Input for this task Start Marker

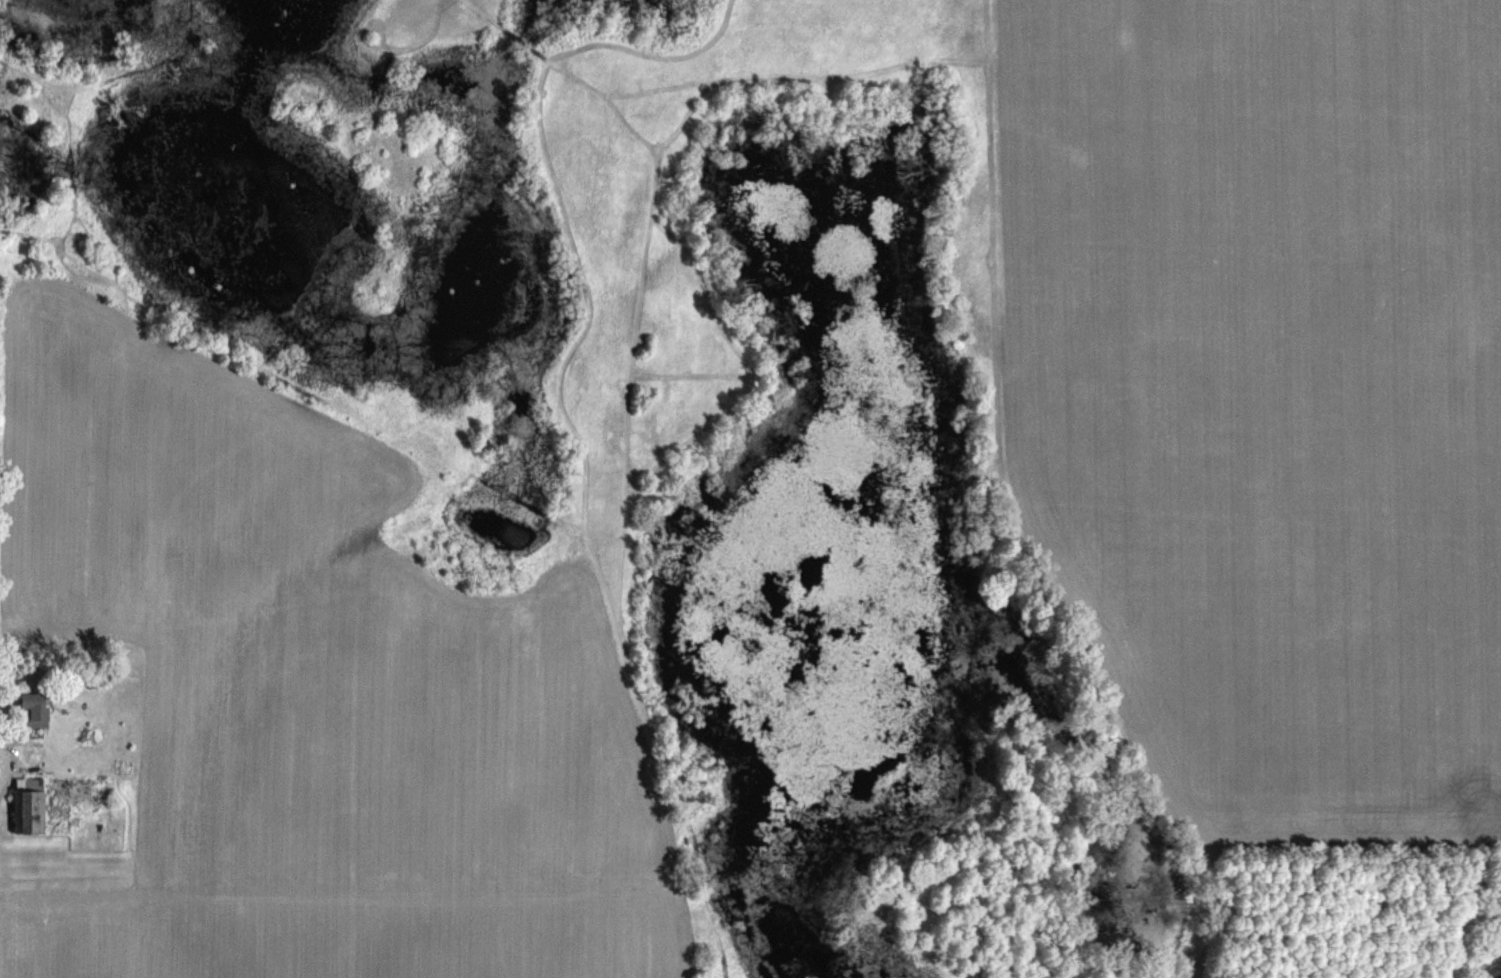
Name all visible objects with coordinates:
crop: (1269, 390)
crop: (311, 636)
building: (38, 707)
building: (32, 805)
crop: (346, 929)

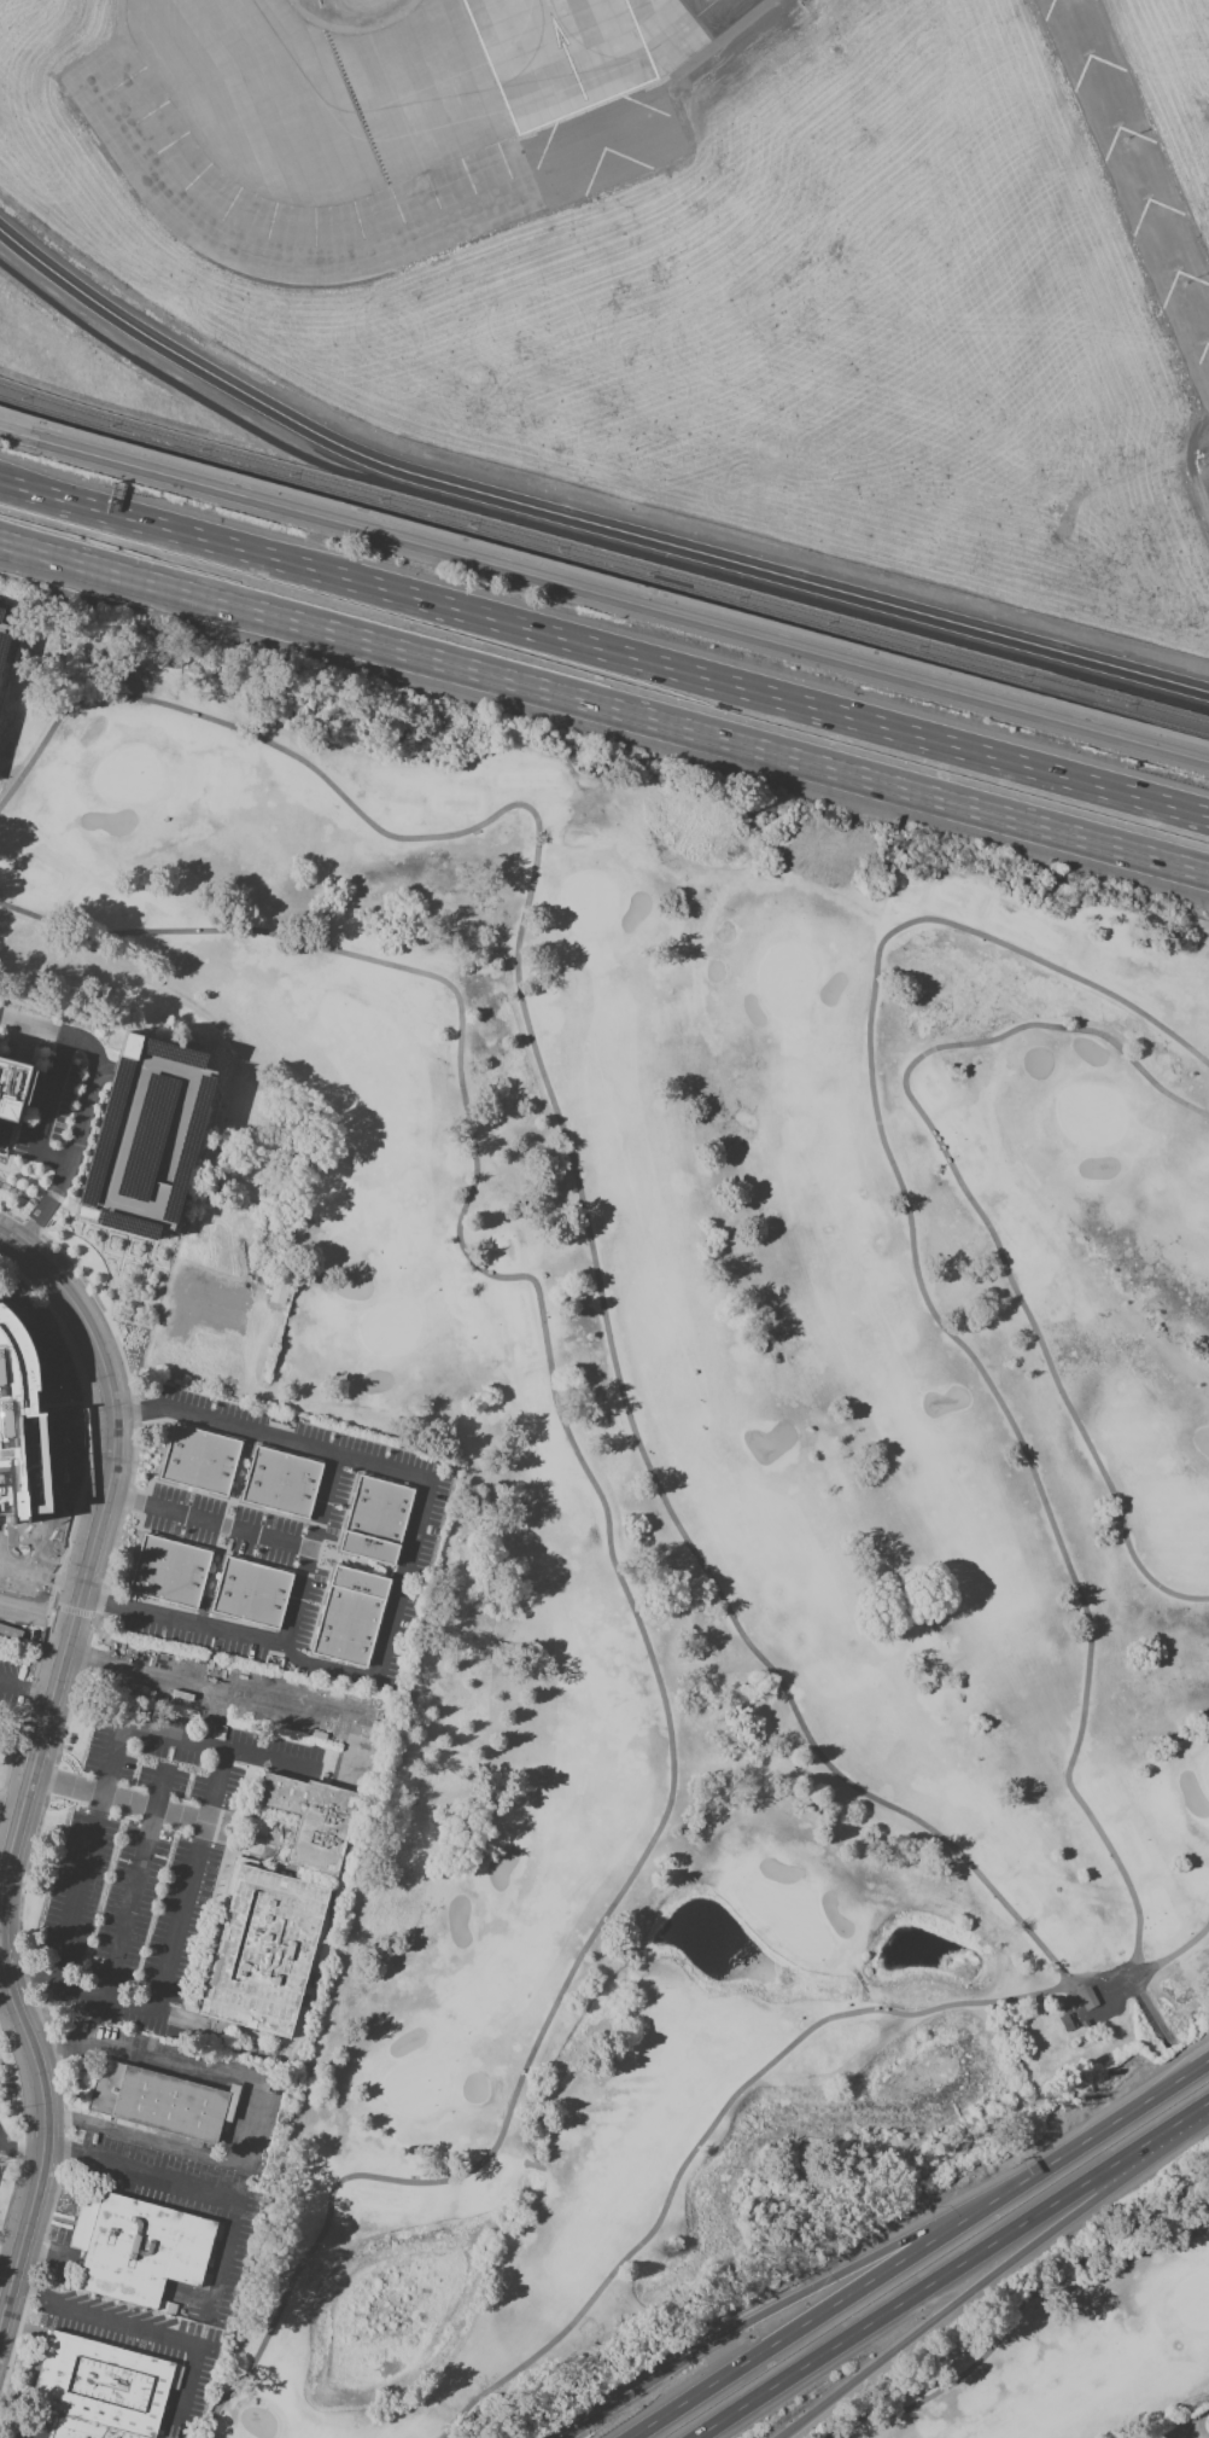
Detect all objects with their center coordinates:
airport taxiway: (434, 87)
airport taxiway: (466, 122)
airport: (693, 254)
road: (30, 440)
road: (3, 484)
road: (3, 485)
road: (17, 489)
road: (578, 522)
road: (3, 543)
road: (3, 544)
railway: (603, 555)
railway: (604, 569)
road: (604, 580)
road: (635, 607)
building: (4, 634)
parking lot: (4, 634)
road: (618, 653)
road: (608, 709)
road: (14, 1020)
road: (114, 1037)
road: (23, 1046)
building: (11, 1091)
road: (21, 1102)
parking lot: (47, 1109)
road: (47, 1110)
road: (82, 1121)
road: (7, 1123)
building: (144, 1139)
parking lot: (144, 1139)
road: (571, 1159)
road: (37, 1186)
road: (969, 1197)
road: (7, 1242)
road: (97, 1251)
building: (278, 1290)
road: (925, 1300)
building: (213, 1353)
building: (7, 1359)
road: (130, 1389)
road: (91, 1420)
road: (30, 1440)
building: (199, 1459)
road: (419, 1478)
building: (281, 1482)
park: (664, 1483)
building: (375, 1520)
road: (207, 1522)
road: (611, 1556)
building: (170, 1572)
building: (250, 1592)
road: (74, 1612)
road: (35, 1616)
building: (349, 1616)
road: (277, 1645)
road: (201, 1682)
road: (26, 1693)
road: (26, 1706)
road: (208, 1714)
road: (32, 1770)
road: (118, 1799)
road: (101, 1803)
road: (11, 1805)
building: (311, 1820)
road: (201, 1836)
road: (6, 1844)
building: (313, 1877)
road: (135, 1885)
park: (787, 1917)
building: (263, 1949)
road: (0, 1953)
road: (1175, 1953)
road: (1102, 1980)
building: (1085, 1997)
road: (6, 1999)
road: (140, 2008)
road: (37, 2010)
road: (1154, 2011)
building: (160, 2101)
road: (253, 2107)
road: (1186, 2117)
road: (1110, 2125)
road: (709, 2127)
road: (22, 2144)
road: (19, 2154)
road: (197, 2187)
building: (138, 2248)
road: (7, 2260)
road: (930, 2284)
road: (976, 2288)
road: (2, 2302)
road: (783, 2303)
road: (820, 2314)
road: (1009, 2321)
road: (141, 2323)
park: (1070, 2337)
building: (174, 2376)
building: (102, 2385)
road: (1187, 2423)
road: (38, 2428)
building: (83, 2429)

Input for this task End Marker

The entries above must be output exactly, with every image left out.

Name all visible objects with coordinates:
crop: (1269, 390)
crop: (311, 636)
building: (38, 707)
building: (32, 805)
crop: (346, 929)

Detect all objects with their center coordinates:
airport taxiway: (434, 87)
airport taxiway: (466, 122)
airport: (693, 254)
road: (30, 440)
road: (3, 484)
road: (3, 485)
road: (17, 489)
road: (578, 522)
road: (3, 543)
road: (3, 544)
railway: (603, 555)
railway: (604, 569)
road: (604, 580)
road: (635, 607)
building: (4, 634)
parking lot: (4, 634)
road: (618, 653)
road: (608, 709)
road: (14, 1020)
road: (114, 1037)
road: (23, 1046)
building: (11, 1091)
road: (21, 1102)
parking lot: (47, 1109)
road: (47, 1110)
road: (82, 1121)
road: (7, 1123)
building: (144, 1139)
parking lot: (144, 1139)
road: (571, 1159)
road: (37, 1186)
road: (969, 1197)
road: (7, 1242)
road: (97, 1251)
building: (278, 1290)
road: (925, 1300)
building: (213, 1353)
building: (7, 1359)
road: (130, 1389)
road: (91, 1420)
road: (30, 1440)
building: (199, 1459)
road: (419, 1478)
building: (281, 1482)
park: (664, 1483)
building: (375, 1520)
road: (207, 1522)
road: (611, 1556)
building: (170, 1572)
building: (250, 1592)
road: (74, 1612)
road: (35, 1616)
building: (349, 1616)
road: (277, 1645)
road: (201, 1682)
road: (26, 1693)
road: (26, 1706)
road: (208, 1714)
road: (32, 1770)
road: (118, 1799)
road: (101, 1803)
road: (11, 1805)
building: (311, 1820)
road: (201, 1836)
road: (6, 1844)
building: (313, 1877)
road: (135, 1885)
park: (787, 1917)
building: (263, 1949)
road: (0, 1953)
road: (1175, 1953)
road: (1102, 1980)
building: (1085, 1997)
road: (6, 1999)
road: (140, 2008)
road: (37, 2010)
road: (1154, 2011)
building: (160, 2101)
road: (253, 2107)
road: (1186, 2117)
road: (1110, 2125)
road: (709, 2127)
road: (22, 2144)
road: (19, 2154)
road: (197, 2187)
building: (138, 2248)
road: (7, 2260)
road: (930, 2284)
road: (976, 2288)
road: (2, 2302)
road: (783, 2303)
road: (820, 2314)
road: (1009, 2321)
road: (141, 2323)
park: (1070, 2337)
building: (174, 2376)
building: (102, 2385)
road: (1187, 2423)
road: (38, 2428)
building: (83, 2429)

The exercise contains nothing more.